• Materials provided:
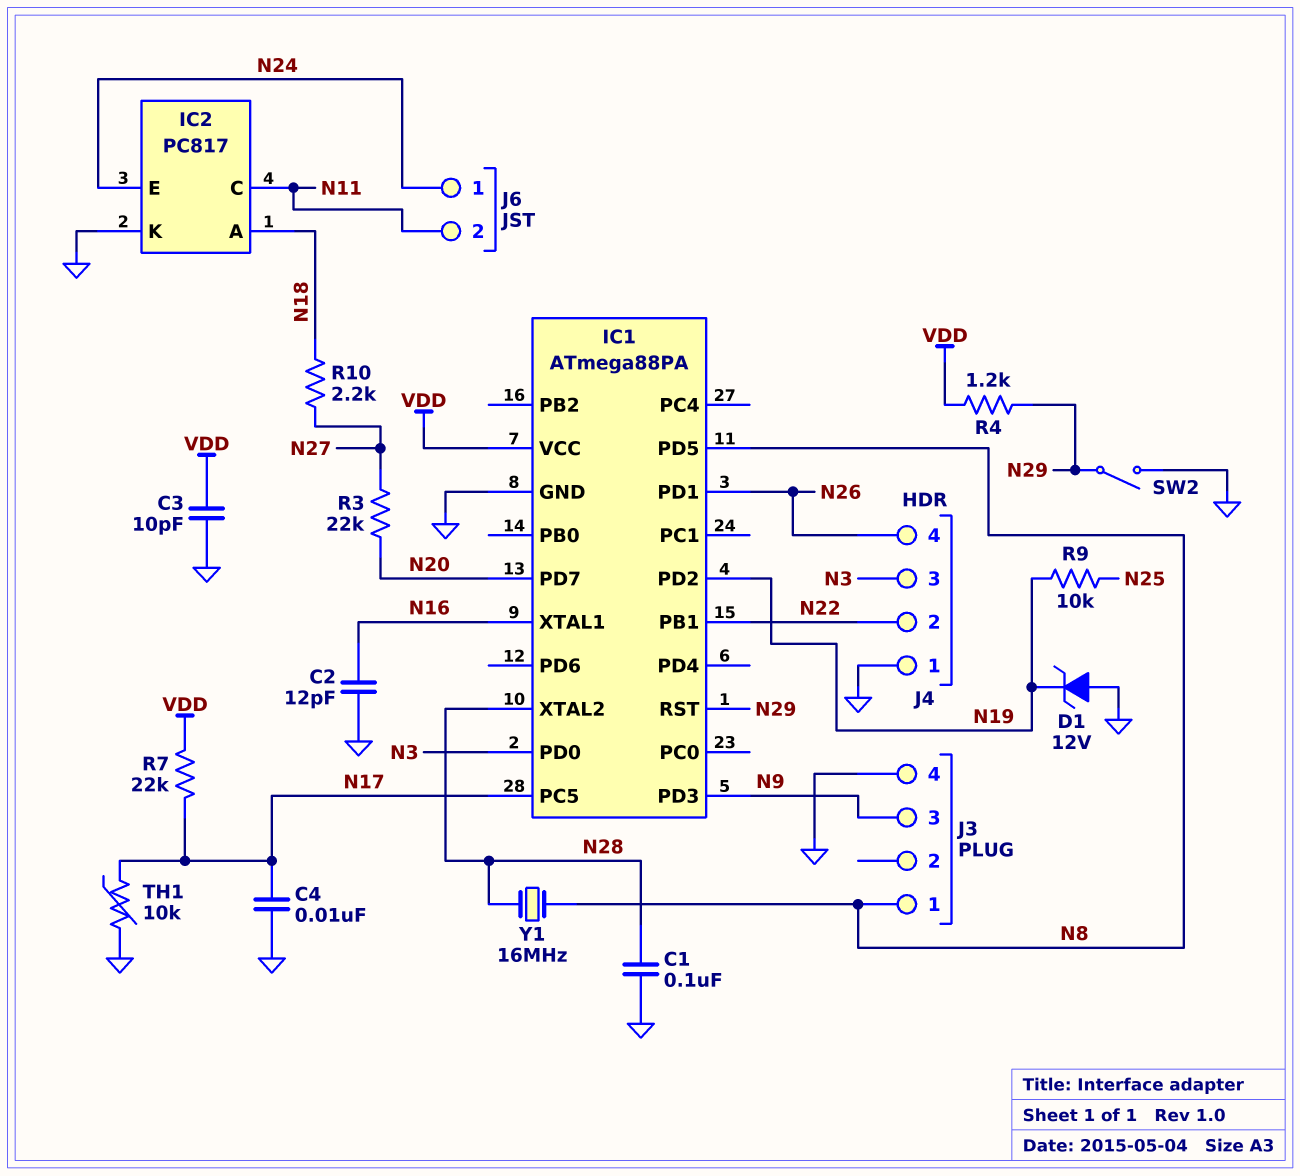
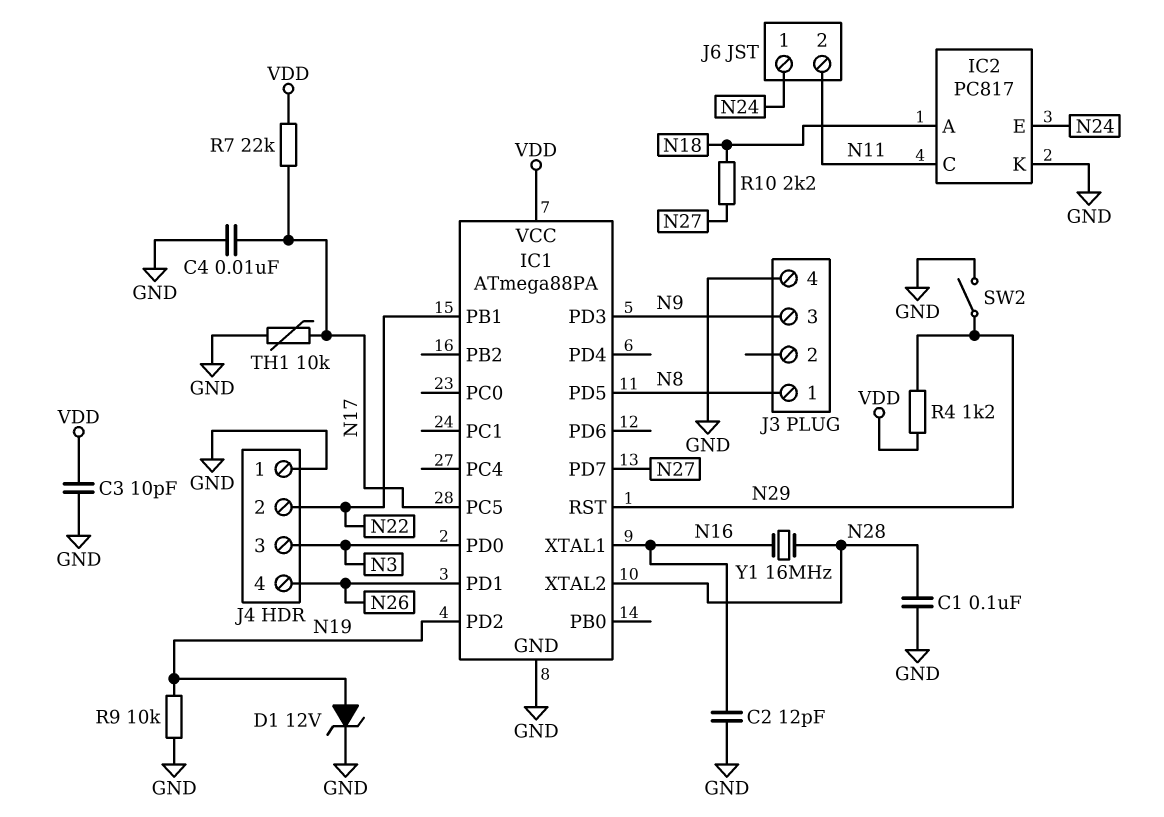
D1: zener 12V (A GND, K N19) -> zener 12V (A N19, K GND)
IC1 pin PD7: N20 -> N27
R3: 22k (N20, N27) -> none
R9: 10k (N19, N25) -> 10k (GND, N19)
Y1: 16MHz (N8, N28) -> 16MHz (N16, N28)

• Aim of the task: Everything from the line with "R3: 22k (N20, N27) -> none" through the last line of the data is to be retyped verbatim, with no other text.

• Response area:
R3: 22k (N20, N27) -> none
R9: 10k (N19, N25) -> 10k (GND, N19)
Y1: 16MHz (N8, N28) -> 16MHz (N16, N28)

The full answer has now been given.